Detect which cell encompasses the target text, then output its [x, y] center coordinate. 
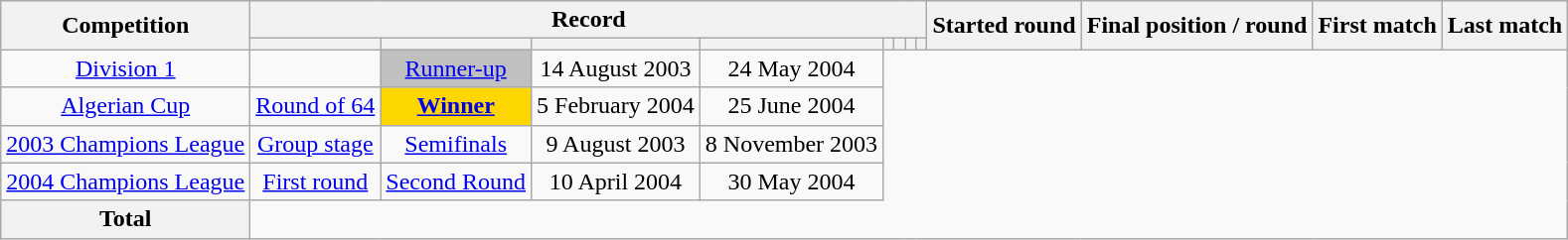
Group stage [316, 144]
Runner-up [456, 69]
Winner [456, 106]
Second Round [456, 182]
Record [588, 20]
Last match [1504, 26]
9 August 2003 [616, 144]
25 June 2004 [791, 106]
First round [316, 182]
10 April 2004 [616, 182]
8 November 2003 [791, 144]
First match [1377, 26]
Competition [125, 26]
2004 Champions League [125, 182]
Final position / round [1196, 26]
24 May 2004 [791, 69]
Division 1 [125, 69]
30 May 2004 [791, 182]
2003 Champions League [125, 144]
Semifinals [456, 144]
14 August 2003 [616, 69]
Total [125, 220]
Started round [1004, 26]
5 February 2004 [616, 106]
Round of 64 [316, 106]
Algerian Cup [125, 106]
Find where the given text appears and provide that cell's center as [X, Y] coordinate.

WHAT IS NEEDED
Copy every line above without any change, leaving the picture out of your answer.

THE COMPLETED TASK
Detect which cell encompasses the target text, then output its [x, y] center coordinate. 
Group stage [316, 144]
Runner-up [456, 69]
Winner [456, 106]
Second Round [456, 182]
Record [588, 20]
Last match [1504, 26]
9 August 2003 [616, 144]
25 June 2004 [791, 106]
First round [316, 182]
10 April 2004 [616, 182]
8 November 2003 [791, 144]
First match [1377, 26]
Competition [125, 26]
2004 Champions League [125, 182]
Final position / round [1196, 26]
24 May 2004 [791, 69]
Division 1 [125, 69]
30 May 2004 [791, 182]
2003 Champions League [125, 144]
Semifinals [456, 144]
14 August 2003 [616, 69]
Total [125, 220]
Started round [1004, 26]
5 February 2004 [616, 106]
Round of 64 [316, 106]
Algerian Cup [125, 106]
Find where the given text appears and provide that cell's center as [X, Y] coordinate.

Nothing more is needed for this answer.